* _Task_: Take the line containing "camera: 135 degrees right, 0 degrees up" and every line after it to the end of the data, and write them out exactly as they appear.

-- Information given follows --

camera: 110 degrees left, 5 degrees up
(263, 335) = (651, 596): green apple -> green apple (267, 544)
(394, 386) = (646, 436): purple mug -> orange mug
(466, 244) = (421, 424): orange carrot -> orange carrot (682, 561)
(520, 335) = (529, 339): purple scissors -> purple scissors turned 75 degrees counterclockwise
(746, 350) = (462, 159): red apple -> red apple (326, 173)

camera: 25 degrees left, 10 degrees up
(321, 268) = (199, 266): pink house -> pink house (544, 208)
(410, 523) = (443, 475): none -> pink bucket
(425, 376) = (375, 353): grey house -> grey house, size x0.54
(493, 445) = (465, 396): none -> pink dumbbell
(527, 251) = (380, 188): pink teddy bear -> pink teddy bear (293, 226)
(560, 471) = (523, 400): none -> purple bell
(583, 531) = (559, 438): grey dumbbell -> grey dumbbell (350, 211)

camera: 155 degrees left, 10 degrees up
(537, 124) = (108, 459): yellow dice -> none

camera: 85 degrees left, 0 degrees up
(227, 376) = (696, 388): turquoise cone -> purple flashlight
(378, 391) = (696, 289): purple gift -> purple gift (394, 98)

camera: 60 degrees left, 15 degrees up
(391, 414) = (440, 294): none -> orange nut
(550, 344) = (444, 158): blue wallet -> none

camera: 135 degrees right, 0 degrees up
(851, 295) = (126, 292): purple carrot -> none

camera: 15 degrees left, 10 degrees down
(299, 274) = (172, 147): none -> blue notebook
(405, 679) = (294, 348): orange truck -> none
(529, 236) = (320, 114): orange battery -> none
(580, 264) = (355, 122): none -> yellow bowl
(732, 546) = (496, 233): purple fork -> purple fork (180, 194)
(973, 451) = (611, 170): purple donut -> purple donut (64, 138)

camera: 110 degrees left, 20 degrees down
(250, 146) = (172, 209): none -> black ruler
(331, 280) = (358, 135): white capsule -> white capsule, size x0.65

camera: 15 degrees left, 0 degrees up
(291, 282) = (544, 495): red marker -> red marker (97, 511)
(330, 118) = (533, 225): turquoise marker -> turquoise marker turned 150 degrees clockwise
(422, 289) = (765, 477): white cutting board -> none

-- Information given concluded --

* _Answer_:
camera: 135 degrees right, 0 degrees up
(851, 295) = (126, 292): purple carrot -> none

camera: 15 degrees left, 10 degrees down
(299, 274) = (172, 147): none -> blue notebook
(405, 679) = (294, 348): orange truck -> none
(529, 236) = (320, 114): orange battery -> none
(580, 264) = (355, 122): none -> yellow bowl
(732, 546) = (496, 233): purple fork -> purple fork (180, 194)
(973, 451) = (611, 170): purple donut -> purple donut (64, 138)

camera: 110 degrees left, 20 degrees down
(250, 146) = (172, 209): none -> black ruler
(331, 280) = (358, 135): white capsule -> white capsule, size x0.65

camera: 15 degrees left, 0 degrees up
(291, 282) = (544, 495): red marker -> red marker (97, 511)
(330, 118) = (533, 225): turquoise marker -> turquoise marker turned 150 degrees clockwise
(422, 289) = (765, 477): white cutting board -> none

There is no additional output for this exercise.